(EXERCISE DETAILS)
Word for word, repeat the data that follows. Do not include the pictures.

(AVAILABLE DATA)

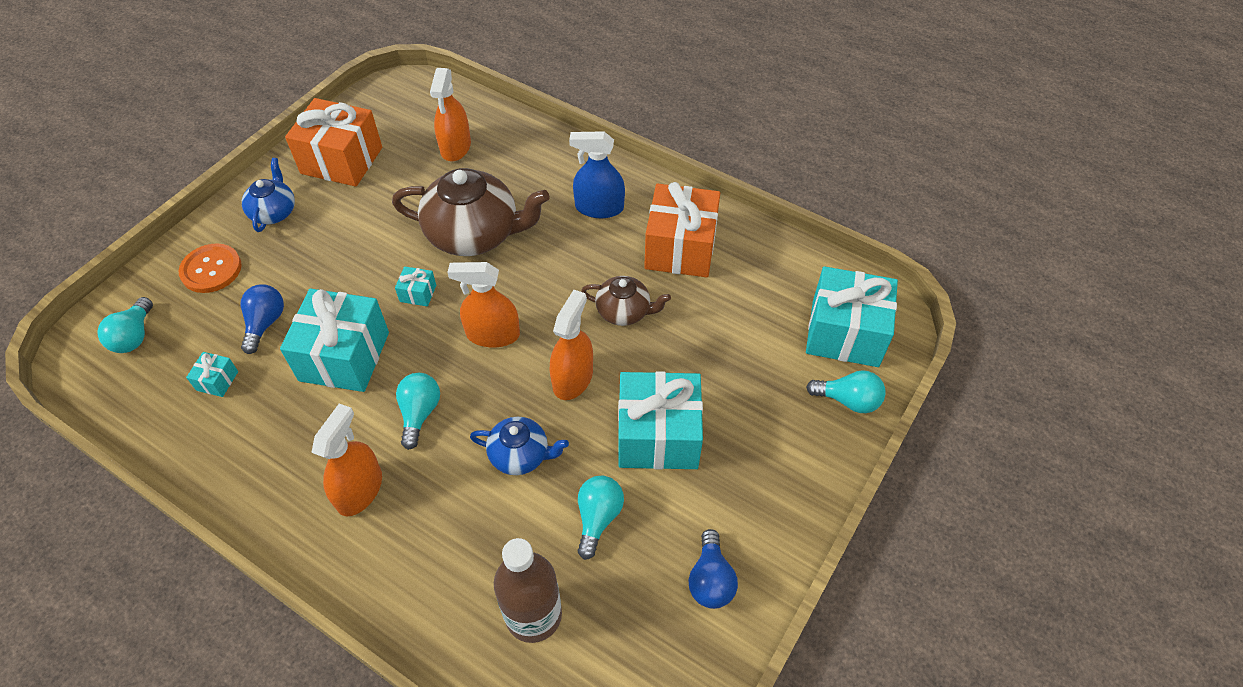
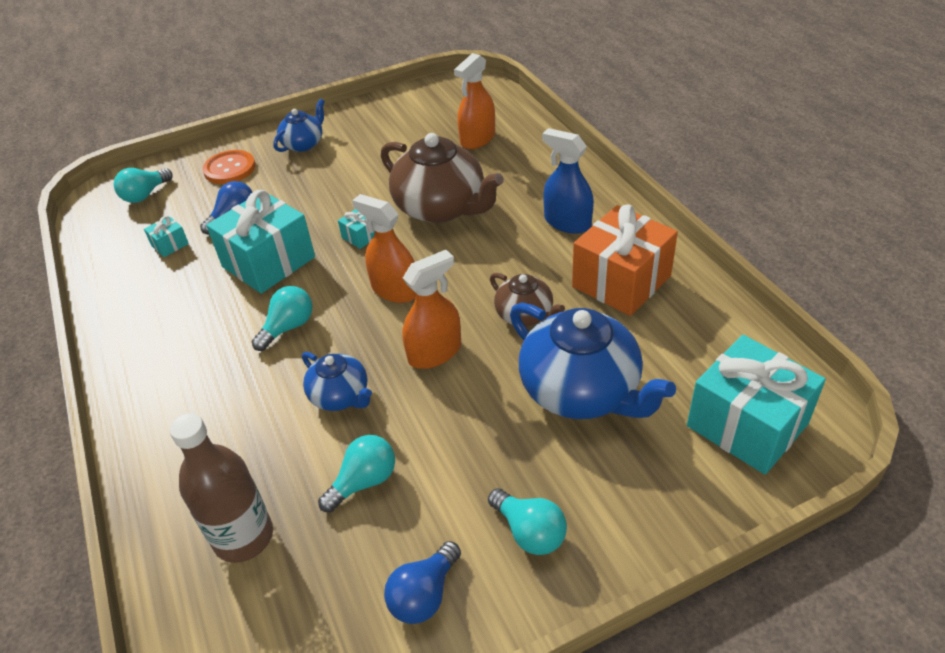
camera: 35 degrees right, 10 degrees down
orange gift [285,98,382,187] -> none
orange spray bottle [311,404,382,516] -> none
turquoise gift [618,371,703,469] -> none
turquoise light bulb [806,370,886,413] -> turquoise light bulb moved to [488,488,567,555]
none -> blue teapot [510,303,676,419]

(YOUR RESPONSE)
camera: 35 degrees right, 10 degrees down
orange gift [285,98,382,187] -> none
orange spray bottle [311,404,382,516] -> none
turquoise gift [618,371,703,469] -> none
turquoise light bulb [806,370,886,413] -> turquoise light bulb moved to [488,488,567,555]
none -> blue teapot [510,303,676,419]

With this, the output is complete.